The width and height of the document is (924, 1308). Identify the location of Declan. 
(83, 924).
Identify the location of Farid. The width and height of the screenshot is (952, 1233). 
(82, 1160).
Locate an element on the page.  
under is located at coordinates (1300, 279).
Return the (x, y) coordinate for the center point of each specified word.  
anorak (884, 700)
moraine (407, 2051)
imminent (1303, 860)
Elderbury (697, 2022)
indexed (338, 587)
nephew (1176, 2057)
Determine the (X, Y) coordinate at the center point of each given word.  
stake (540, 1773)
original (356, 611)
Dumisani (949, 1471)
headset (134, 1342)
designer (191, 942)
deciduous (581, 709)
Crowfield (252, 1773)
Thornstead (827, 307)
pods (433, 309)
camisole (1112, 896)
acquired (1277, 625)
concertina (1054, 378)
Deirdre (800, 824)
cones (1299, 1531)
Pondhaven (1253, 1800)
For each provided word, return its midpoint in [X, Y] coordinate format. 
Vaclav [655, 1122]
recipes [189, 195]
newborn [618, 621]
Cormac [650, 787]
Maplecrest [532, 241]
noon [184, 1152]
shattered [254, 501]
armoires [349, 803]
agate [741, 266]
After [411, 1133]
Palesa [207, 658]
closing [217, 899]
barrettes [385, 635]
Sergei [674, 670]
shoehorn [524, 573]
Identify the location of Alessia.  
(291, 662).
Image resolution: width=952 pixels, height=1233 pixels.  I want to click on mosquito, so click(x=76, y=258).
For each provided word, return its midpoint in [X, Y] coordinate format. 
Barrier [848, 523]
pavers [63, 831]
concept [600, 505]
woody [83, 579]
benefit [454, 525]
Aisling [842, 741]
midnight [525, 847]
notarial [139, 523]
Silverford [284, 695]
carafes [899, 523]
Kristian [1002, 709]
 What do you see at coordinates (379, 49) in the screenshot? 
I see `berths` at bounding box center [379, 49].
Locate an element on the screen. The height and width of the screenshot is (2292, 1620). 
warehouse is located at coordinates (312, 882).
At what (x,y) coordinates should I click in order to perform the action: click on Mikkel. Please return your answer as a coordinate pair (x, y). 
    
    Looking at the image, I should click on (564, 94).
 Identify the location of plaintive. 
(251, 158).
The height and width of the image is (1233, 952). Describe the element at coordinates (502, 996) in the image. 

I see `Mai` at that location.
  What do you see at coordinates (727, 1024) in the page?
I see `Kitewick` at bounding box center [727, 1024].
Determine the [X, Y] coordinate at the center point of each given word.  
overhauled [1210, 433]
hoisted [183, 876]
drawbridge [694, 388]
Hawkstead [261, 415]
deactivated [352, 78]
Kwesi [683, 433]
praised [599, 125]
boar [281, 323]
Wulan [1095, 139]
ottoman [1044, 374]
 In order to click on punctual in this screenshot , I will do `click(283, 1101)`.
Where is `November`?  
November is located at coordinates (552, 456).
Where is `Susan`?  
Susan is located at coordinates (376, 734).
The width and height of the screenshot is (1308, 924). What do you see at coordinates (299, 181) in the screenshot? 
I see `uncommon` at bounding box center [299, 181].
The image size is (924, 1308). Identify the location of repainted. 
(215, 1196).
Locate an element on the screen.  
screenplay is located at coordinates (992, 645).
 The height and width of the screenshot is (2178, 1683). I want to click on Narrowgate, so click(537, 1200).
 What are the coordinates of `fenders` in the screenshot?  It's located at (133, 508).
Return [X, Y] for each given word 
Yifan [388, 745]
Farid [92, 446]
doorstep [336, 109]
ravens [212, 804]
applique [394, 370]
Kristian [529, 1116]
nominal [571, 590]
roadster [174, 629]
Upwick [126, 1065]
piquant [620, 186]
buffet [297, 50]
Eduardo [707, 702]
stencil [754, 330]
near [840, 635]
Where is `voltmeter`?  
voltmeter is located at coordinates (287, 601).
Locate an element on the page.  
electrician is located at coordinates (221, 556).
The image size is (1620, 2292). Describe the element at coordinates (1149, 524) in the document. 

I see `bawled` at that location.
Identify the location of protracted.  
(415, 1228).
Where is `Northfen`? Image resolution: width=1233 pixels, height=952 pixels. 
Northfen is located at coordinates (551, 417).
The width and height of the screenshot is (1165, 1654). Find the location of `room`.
◇ ◇ ◇ ◇ ◇ ◇ ◇
### YOUR OBJECTIVE
Select every line of the entries above that contains the word "Farid".

### RIGHT ANSWER
Identify the location of Farid. The width and height of the screenshot is (952, 1233). 
Farid [92, 446]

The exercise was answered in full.